*** Opening RECORD SET ***

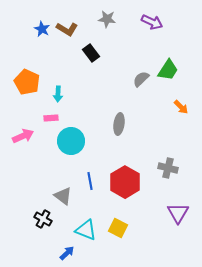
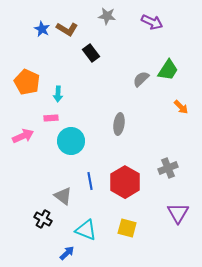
gray star: moved 3 px up
gray cross: rotated 36 degrees counterclockwise
yellow square: moved 9 px right; rotated 12 degrees counterclockwise
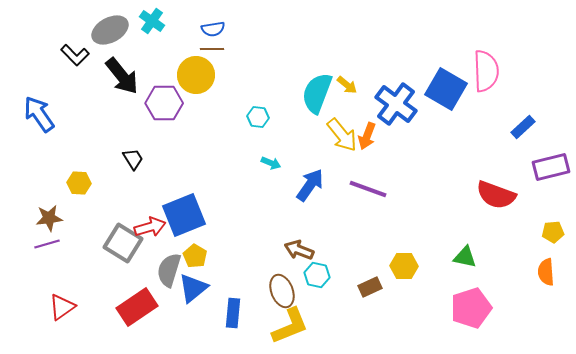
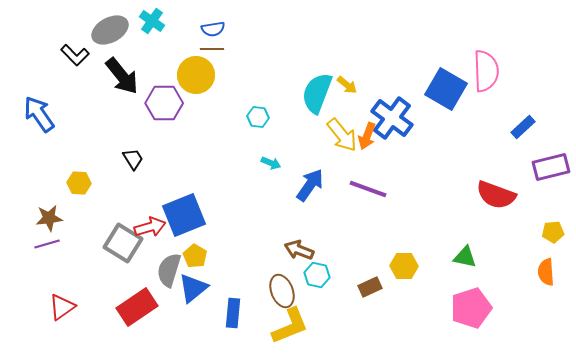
blue cross at (396, 104): moved 4 px left, 14 px down
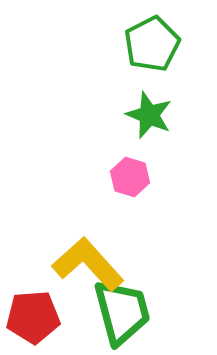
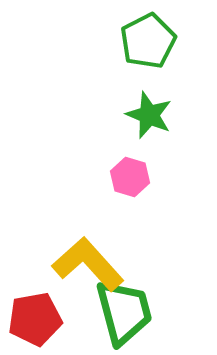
green pentagon: moved 4 px left, 3 px up
green trapezoid: moved 2 px right
red pentagon: moved 2 px right, 2 px down; rotated 6 degrees counterclockwise
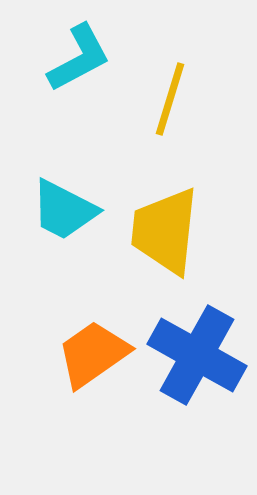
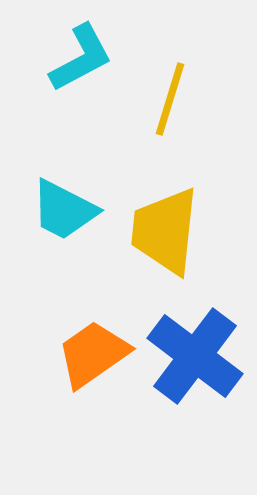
cyan L-shape: moved 2 px right
blue cross: moved 2 px left, 1 px down; rotated 8 degrees clockwise
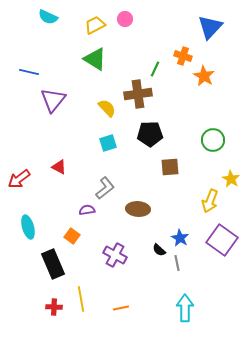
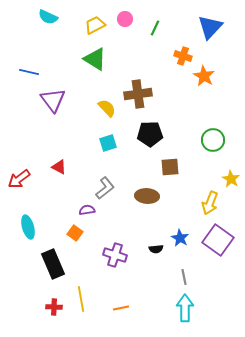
green line: moved 41 px up
purple triangle: rotated 16 degrees counterclockwise
yellow arrow: moved 2 px down
brown ellipse: moved 9 px right, 13 px up
orange square: moved 3 px right, 3 px up
purple square: moved 4 px left
black semicircle: moved 3 px left, 1 px up; rotated 48 degrees counterclockwise
purple cross: rotated 10 degrees counterclockwise
gray line: moved 7 px right, 14 px down
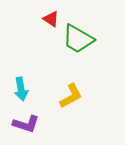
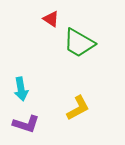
green trapezoid: moved 1 px right, 4 px down
yellow L-shape: moved 7 px right, 12 px down
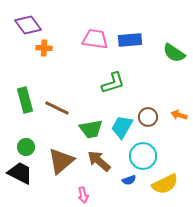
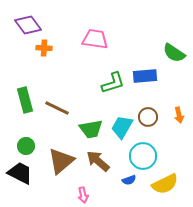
blue rectangle: moved 15 px right, 36 px down
orange arrow: rotated 119 degrees counterclockwise
green circle: moved 1 px up
brown arrow: moved 1 px left
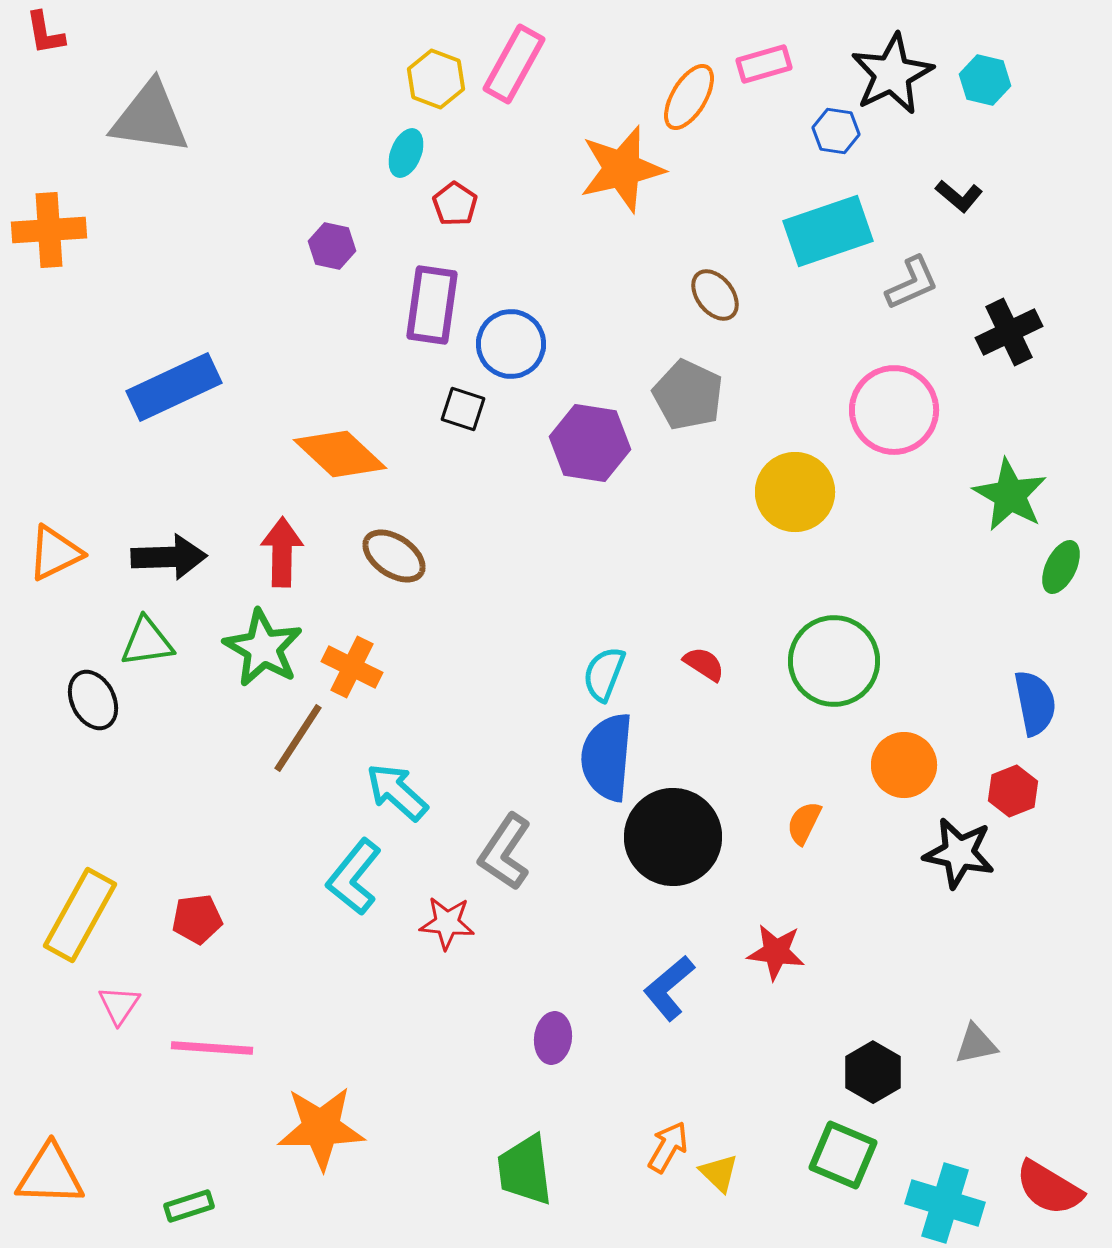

*** Closing RECORD SET ***

After dropping the pictures, please set down the lines from the beginning of the listing through the line containing "green trapezoid: moved 2 px right", both included, exactly as they stand.

### RESULT BELOW
gray star: moved 3 px up
gray cross: rotated 36 degrees counterclockwise
yellow square: moved 9 px right; rotated 12 degrees counterclockwise
blue cross at (396, 104): moved 4 px left, 14 px down
green pentagon: moved 4 px left, 3 px up
green trapezoid: moved 2 px right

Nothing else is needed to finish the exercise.